Segment Open
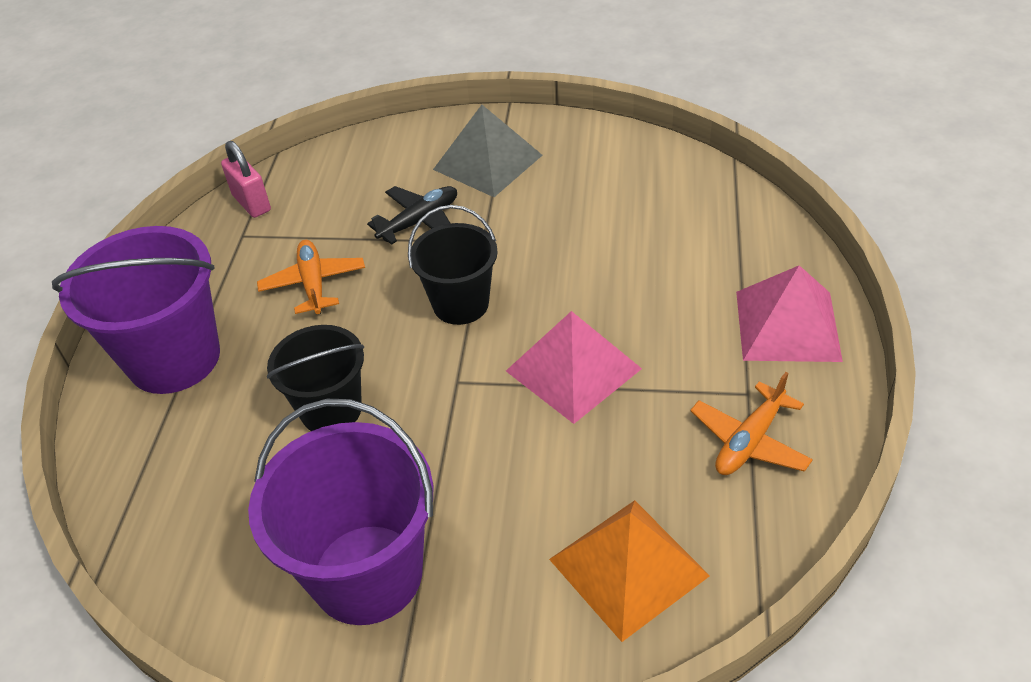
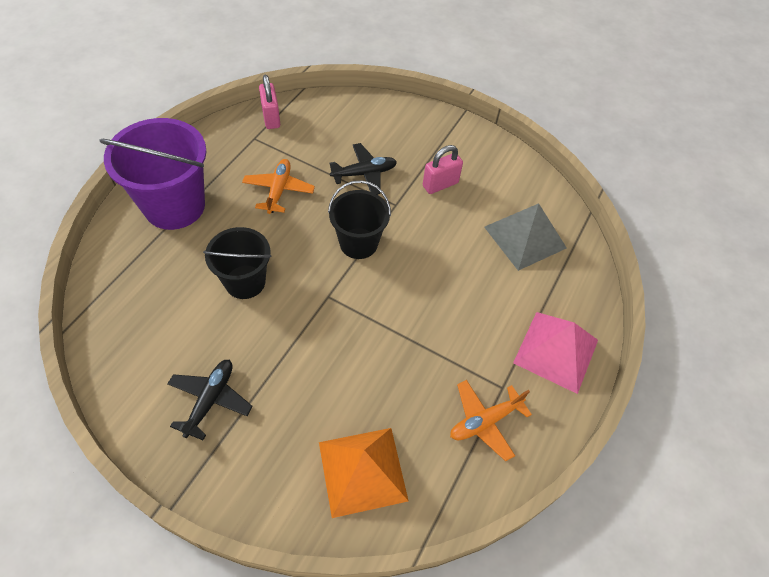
camera: 15 degrees right, 10 degrees up
purple bucket [248,399,434,625] -> black plane [167,360,253,440]
grey pyramid [433,105,542,197] -> grey pyramid moved to [484,203,567,271]
pink pyramid [506,311,642,424] -> none
none -> pink padlock [423,145,463,194]

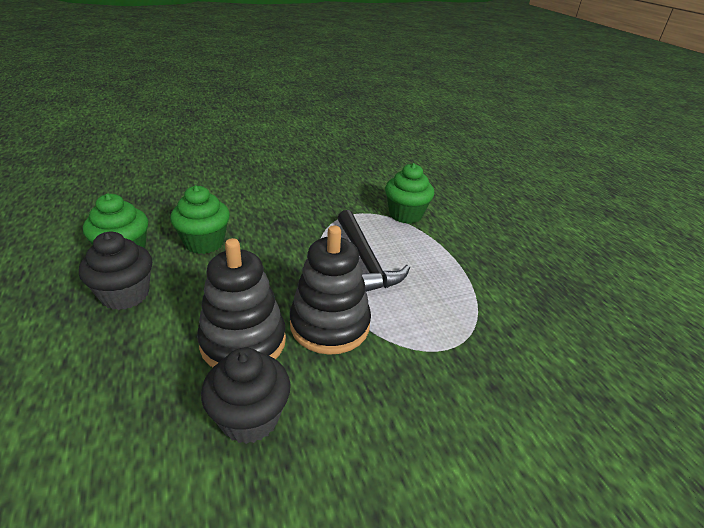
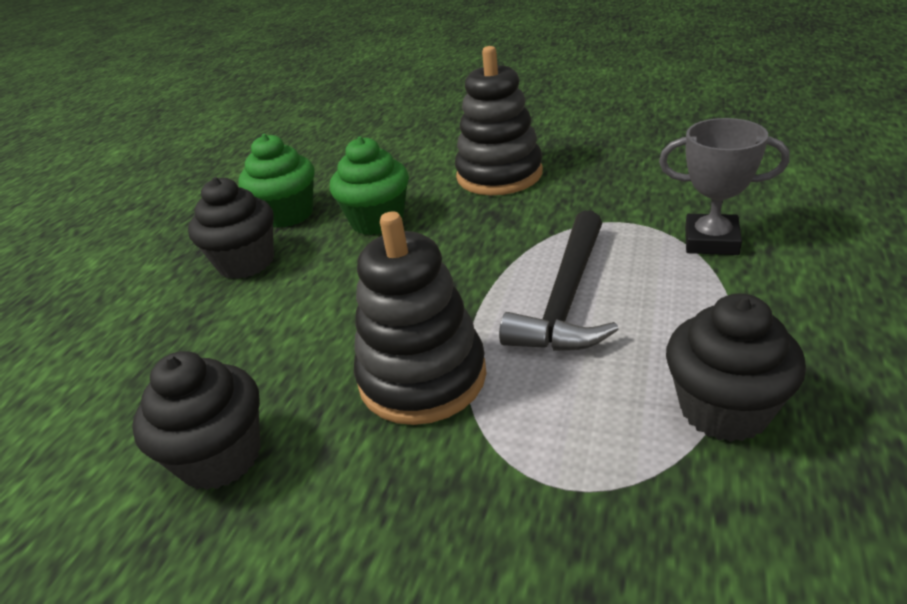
camera: 45 degrees right, 0 degrees up
black stacking toy [197,238,286,367] -> black stacking toy moved to [455,46,543,195]
green cupcake [385,163,434,224] -> grey trophy [659,118,790,255]
none -> black cupcake [666,293,806,442]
Segment Closed
» EXERCISE:
Once the pictures are set aside, restate the remaining data above exactly.

» SOLUTION BELOW:
camera: 15 degrees right, 10 degrees up
purple bucket [248,399,434,625] -> black plane [167,360,253,440]
grey pyramid [433,105,542,197] -> grey pyramid moved to [484,203,567,271]
pink pyramid [506,311,642,424] -> none
none -> pink padlock [423,145,463,194]

camera: 45 degrees right, 0 degrees up
black stacking toy [197,238,286,367] -> black stacking toy moved to [455,46,543,195]
green cupcake [385,163,434,224] -> grey trophy [659,118,790,255]
none -> black cupcake [666,293,806,442]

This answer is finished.